- Activity -
Below is a set of records; reproduce them exactly without their pictures.

═══ Exercise data ═══

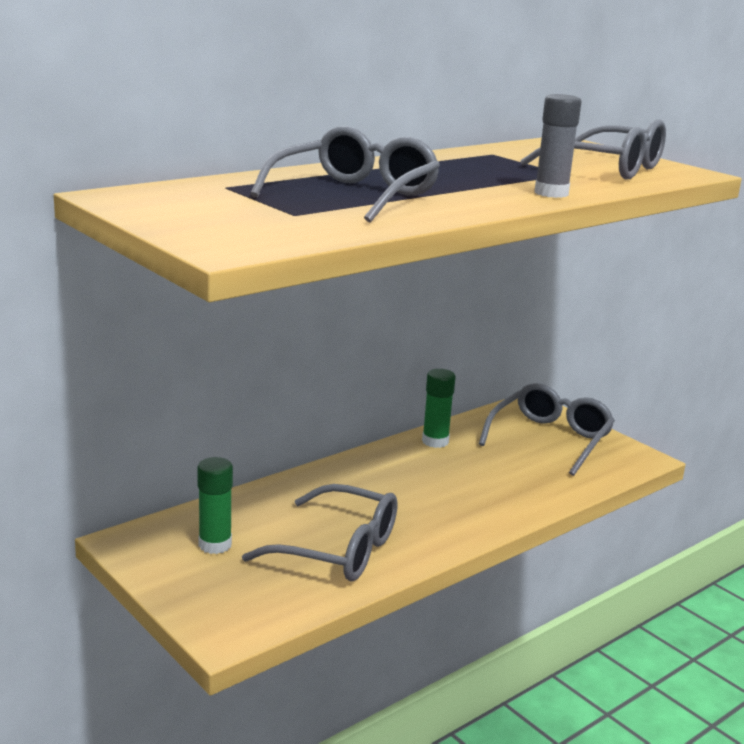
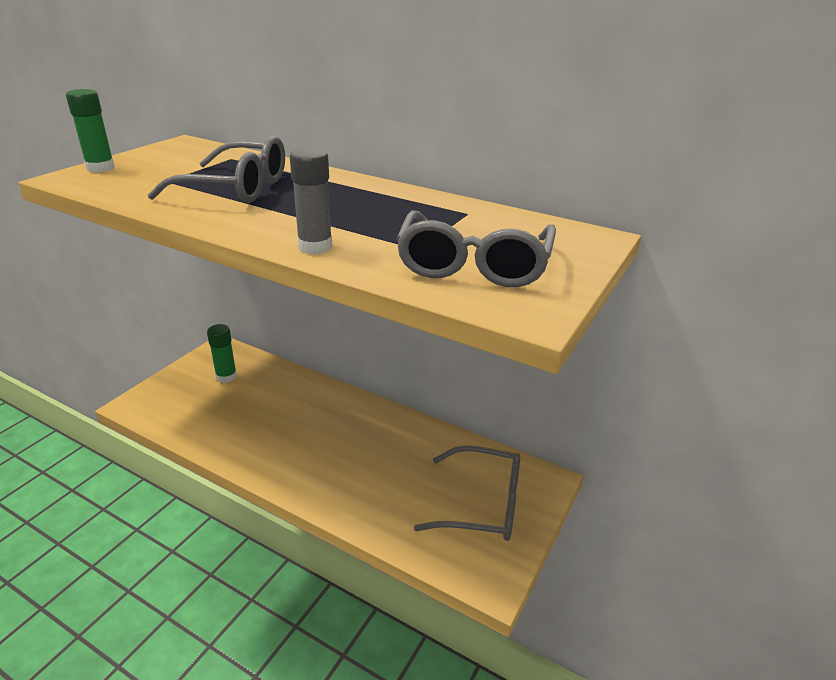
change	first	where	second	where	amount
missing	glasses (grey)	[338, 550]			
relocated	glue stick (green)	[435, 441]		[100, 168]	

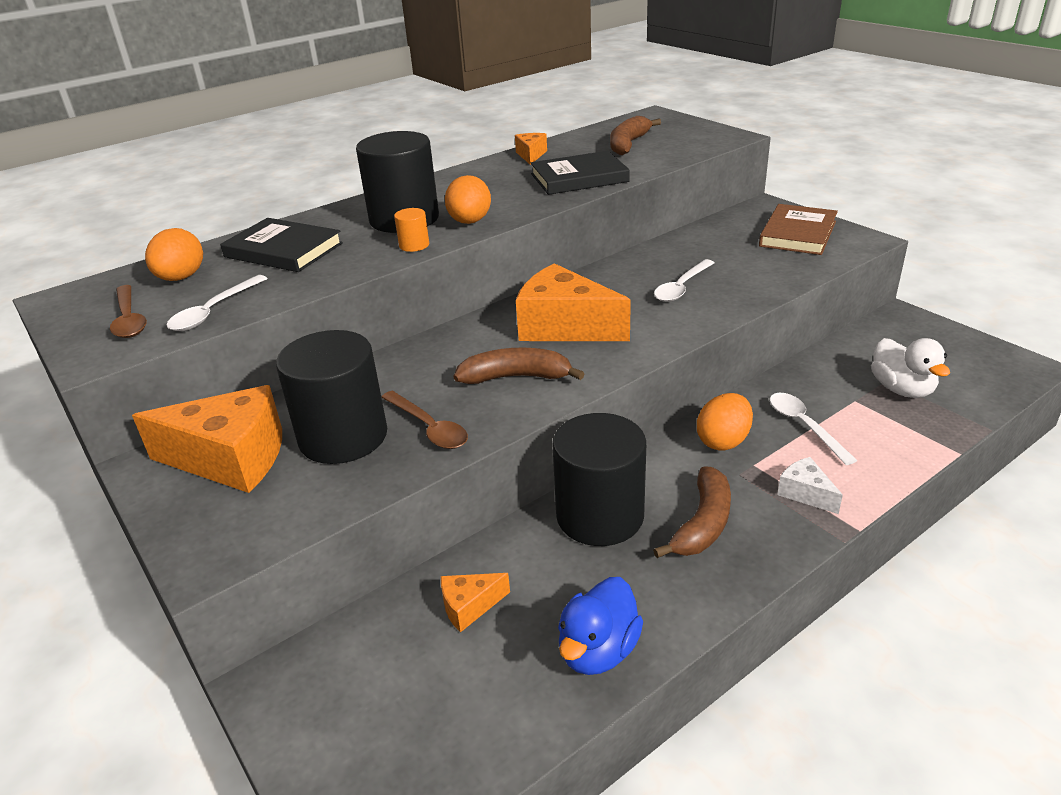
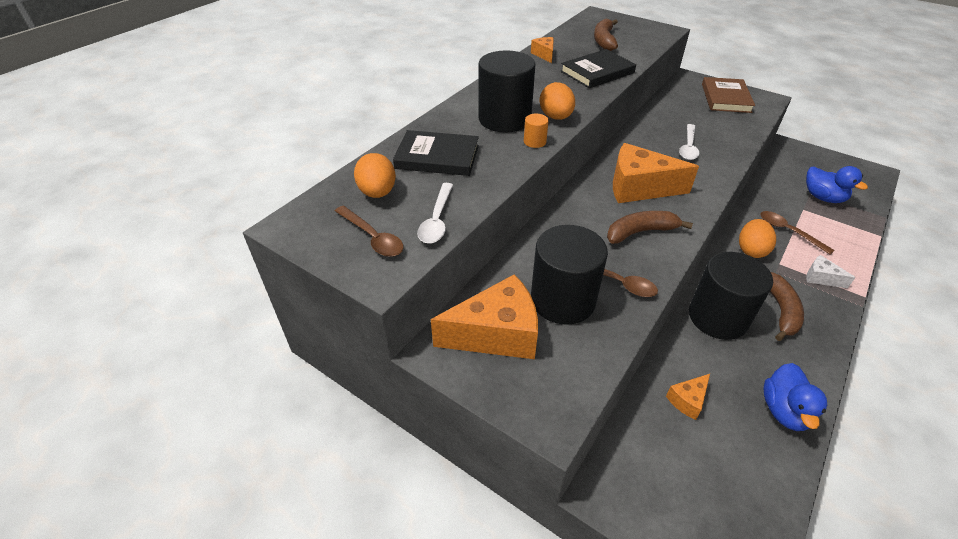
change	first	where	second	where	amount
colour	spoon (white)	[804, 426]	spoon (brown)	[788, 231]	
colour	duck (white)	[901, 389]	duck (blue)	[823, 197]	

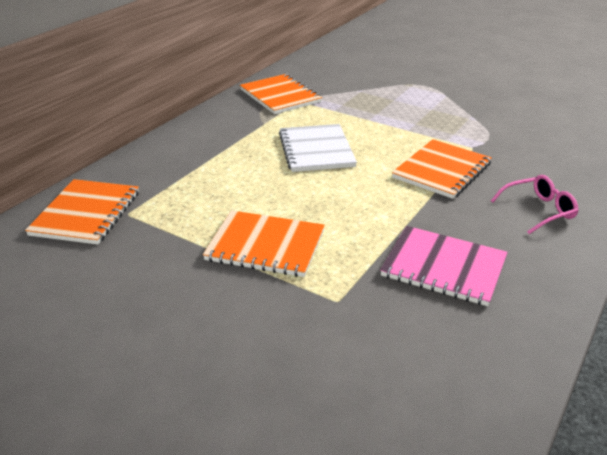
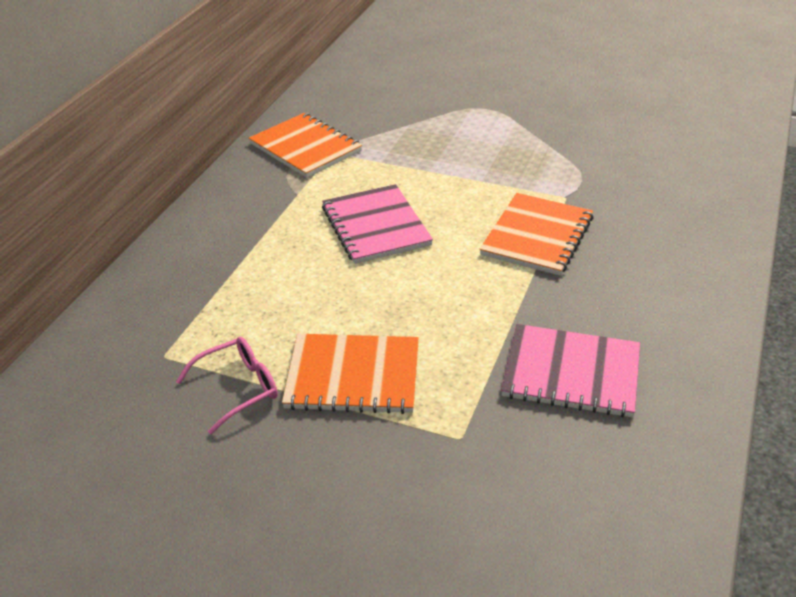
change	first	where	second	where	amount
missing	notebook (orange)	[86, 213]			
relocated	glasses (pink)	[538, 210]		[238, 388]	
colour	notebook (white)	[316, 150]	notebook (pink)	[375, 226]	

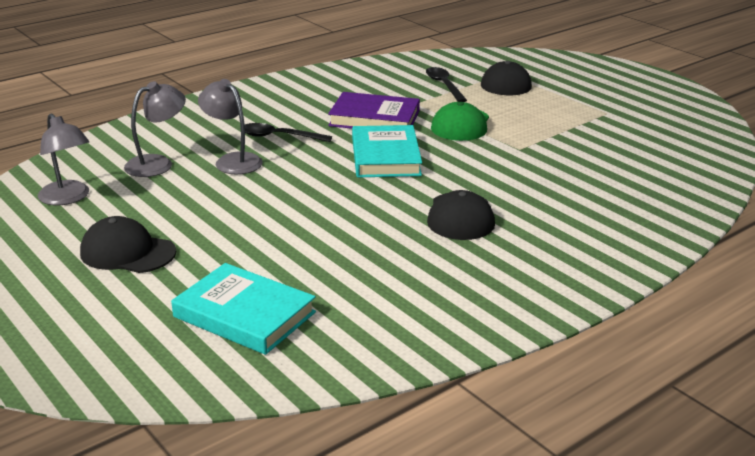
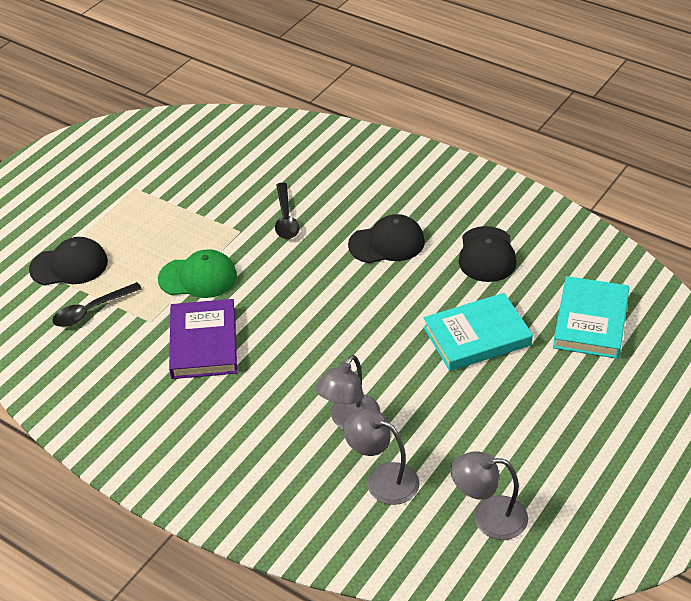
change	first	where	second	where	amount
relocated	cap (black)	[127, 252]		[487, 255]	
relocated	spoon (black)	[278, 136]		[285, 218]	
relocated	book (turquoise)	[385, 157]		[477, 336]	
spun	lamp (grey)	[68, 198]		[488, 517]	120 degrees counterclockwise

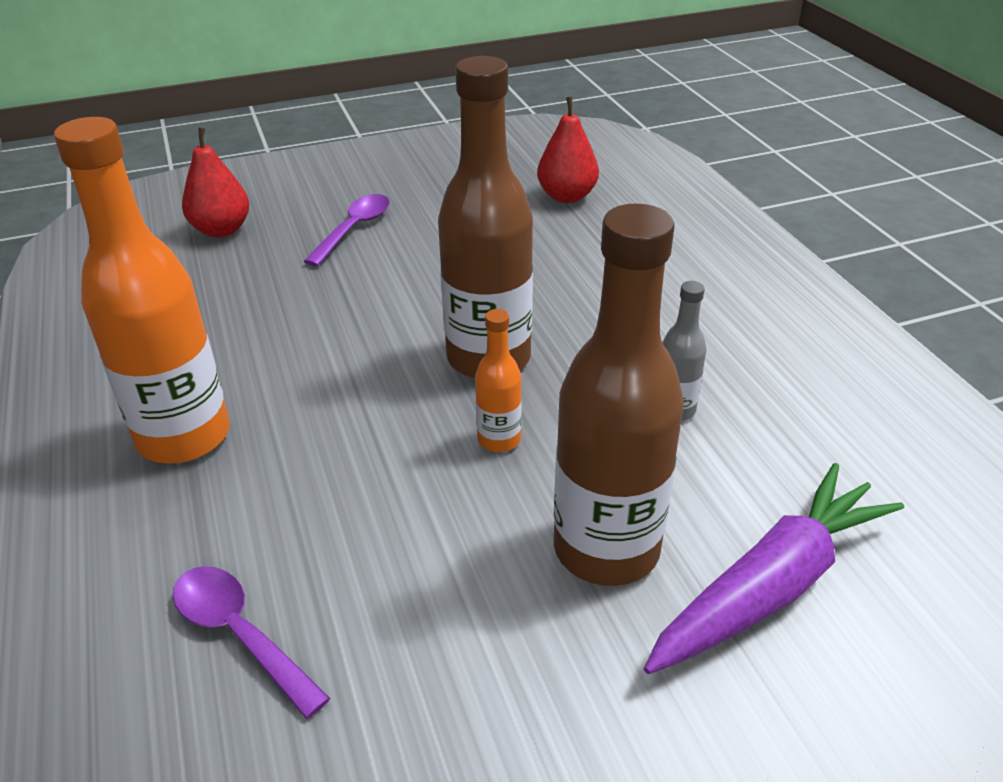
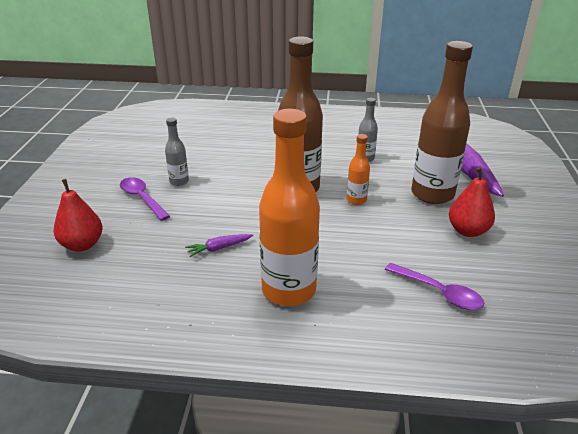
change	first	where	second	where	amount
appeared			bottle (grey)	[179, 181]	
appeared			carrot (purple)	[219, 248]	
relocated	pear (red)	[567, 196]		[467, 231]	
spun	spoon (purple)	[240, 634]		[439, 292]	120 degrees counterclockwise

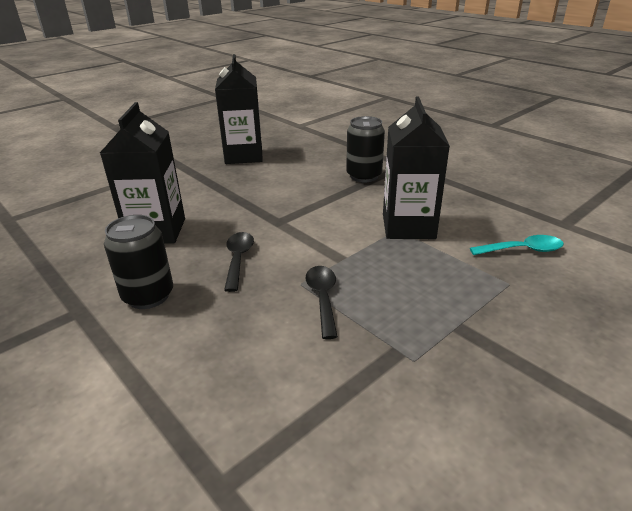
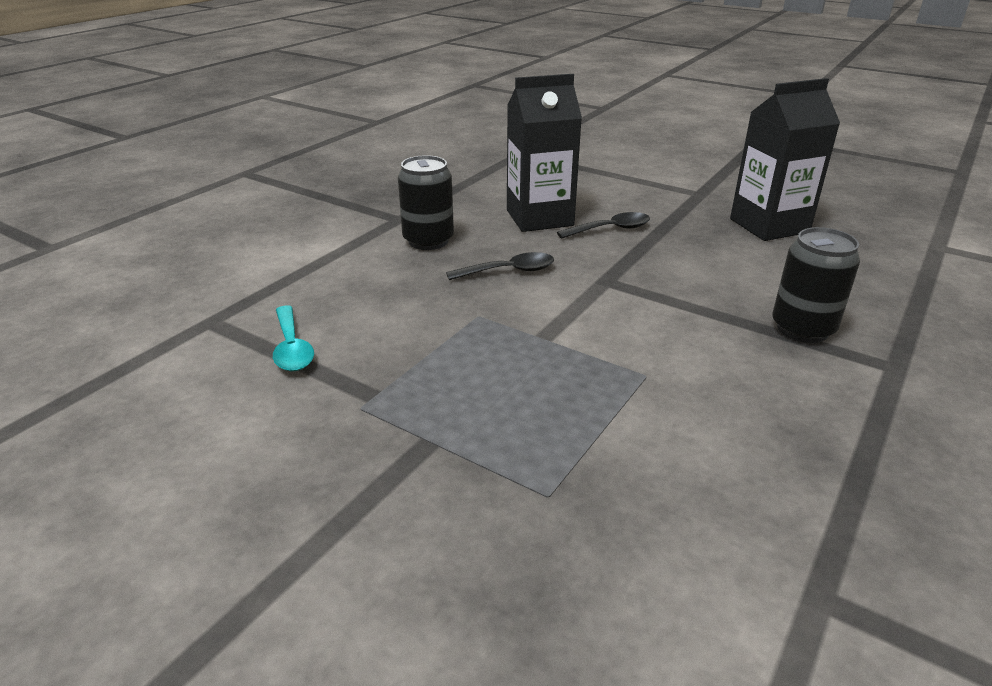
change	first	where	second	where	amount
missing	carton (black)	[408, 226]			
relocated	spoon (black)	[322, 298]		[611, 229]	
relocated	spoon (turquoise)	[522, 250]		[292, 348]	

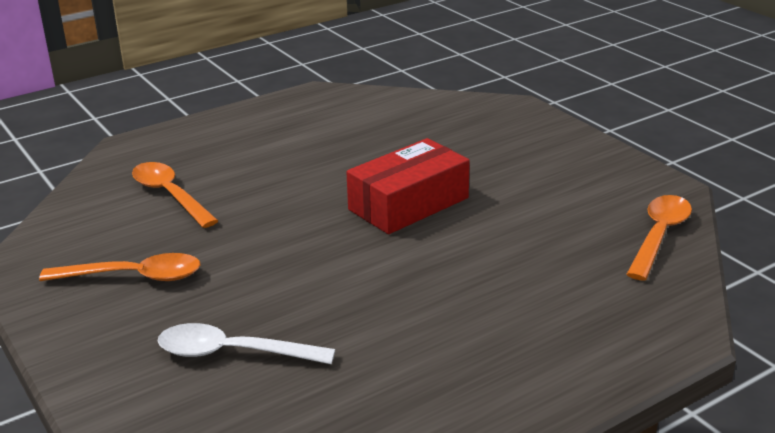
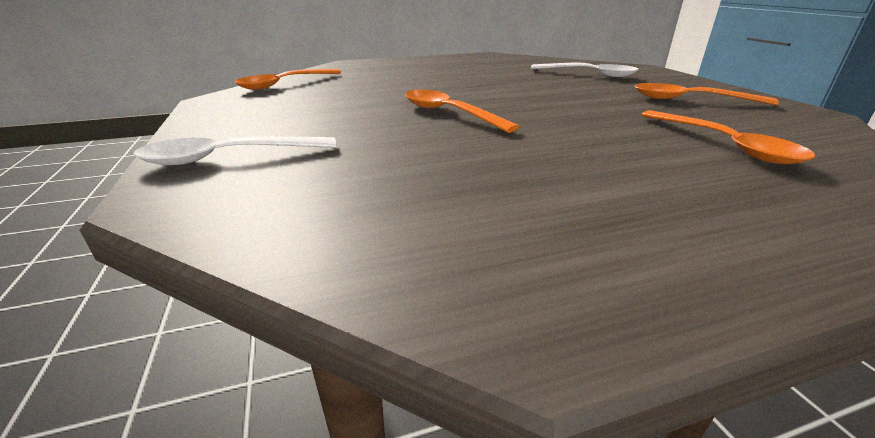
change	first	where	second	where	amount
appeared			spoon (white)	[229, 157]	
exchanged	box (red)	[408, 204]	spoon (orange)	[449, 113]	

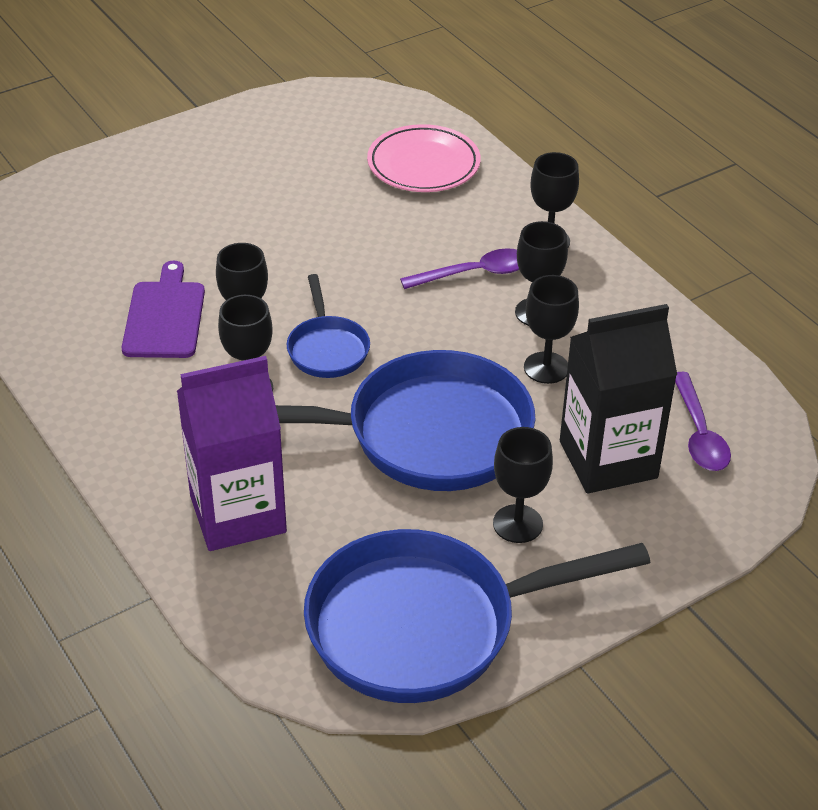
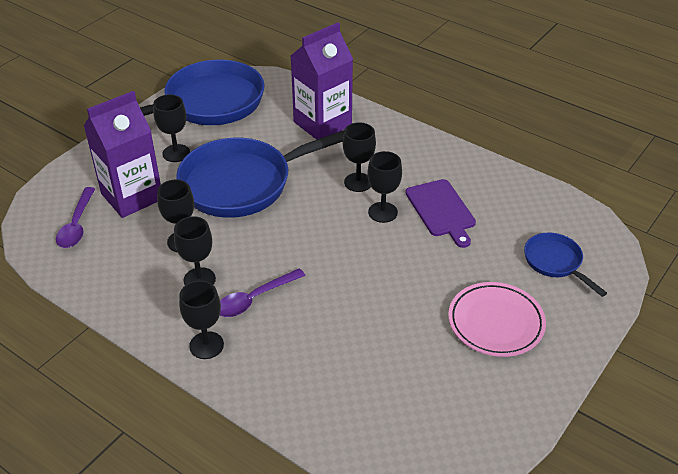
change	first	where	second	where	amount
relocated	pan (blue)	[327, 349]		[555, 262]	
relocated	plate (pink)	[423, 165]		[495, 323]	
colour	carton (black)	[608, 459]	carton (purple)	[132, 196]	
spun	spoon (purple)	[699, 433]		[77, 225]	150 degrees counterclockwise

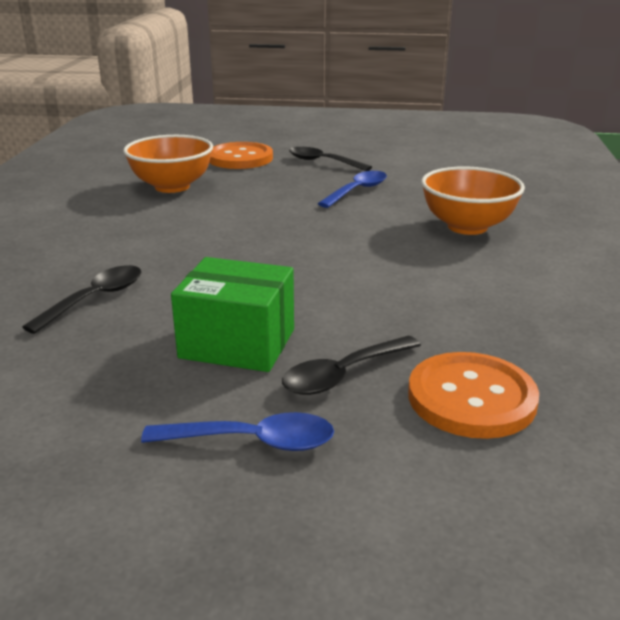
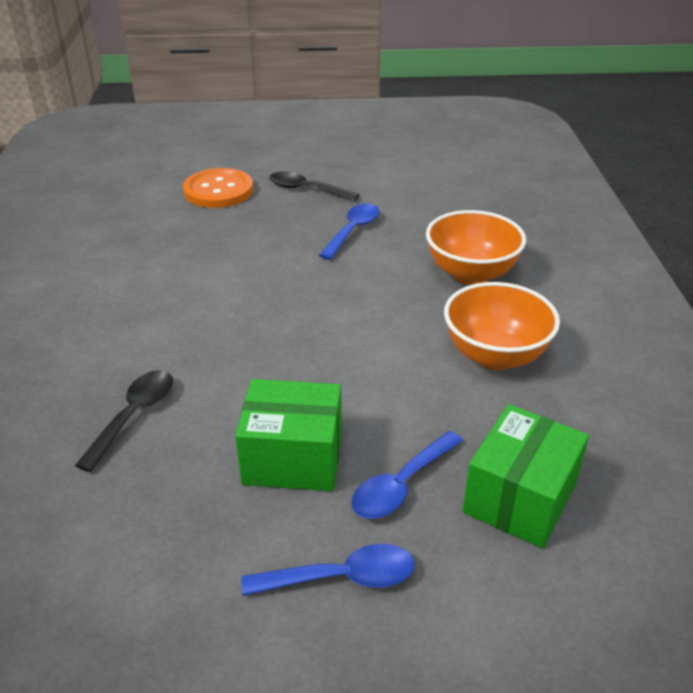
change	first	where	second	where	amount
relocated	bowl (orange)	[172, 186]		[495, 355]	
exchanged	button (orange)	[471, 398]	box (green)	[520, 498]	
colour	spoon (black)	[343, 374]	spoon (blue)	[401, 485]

═══

- Output -
change	first	where	second	where	amount
missing	glasses (grey)	[338, 550]			
relocated	glue stick (green)	[435, 441]		[100, 168]	

change	first	where	second	where	amount
colour	spoon (white)	[804, 426]	spoon (brown)	[788, 231]	
colour	duck (white)	[901, 389]	duck (blue)	[823, 197]	

change	first	where	second	where	amount
missing	notebook (orange)	[86, 213]			
relocated	glasses (pink)	[538, 210]		[238, 388]	
colour	notebook (white)	[316, 150]	notebook (pink)	[375, 226]	

change	first	where	second	where	amount
relocated	cap (black)	[127, 252]		[487, 255]	
relocated	spoon (black)	[278, 136]		[285, 218]	
relocated	book (turquoise)	[385, 157]		[477, 336]	
spun	lamp (grey)	[68, 198]		[488, 517]	120 degrees counterclockwise

change	first	where	second	where	amount
appeared			bottle (grey)	[179, 181]	
appeared			carrot (purple)	[219, 248]	
relocated	pear (red)	[567, 196]		[467, 231]	
spun	spoon (purple)	[240, 634]		[439, 292]	120 degrees counterclockwise

change	first	where	second	where	amount
missing	carton (black)	[408, 226]			
relocated	spoon (black)	[322, 298]		[611, 229]	
relocated	spoon (turquoise)	[522, 250]		[292, 348]	

change	first	where	second	where	amount
appeared			spoon (white)	[229, 157]	
exchanged	box (red)	[408, 204]	spoon (orange)	[449, 113]	

change	first	where	second	where	amount
relocated	pan (blue)	[327, 349]		[555, 262]	
relocated	plate (pink)	[423, 165]		[495, 323]	
colour	carton (black)	[608, 459]	carton (purple)	[132, 196]	
spun	spoon (purple)	[699, 433]		[77, 225]	150 degrees counterclockwise

change	first	where	second	where	amount
relocated	bowl (orange)	[172, 186]		[495, 355]	
exchanged	button (orange)	[471, 398]	box (green)	[520, 498]	
colour	spoon (black)	[343, 374]	spoon (blue)	[401, 485]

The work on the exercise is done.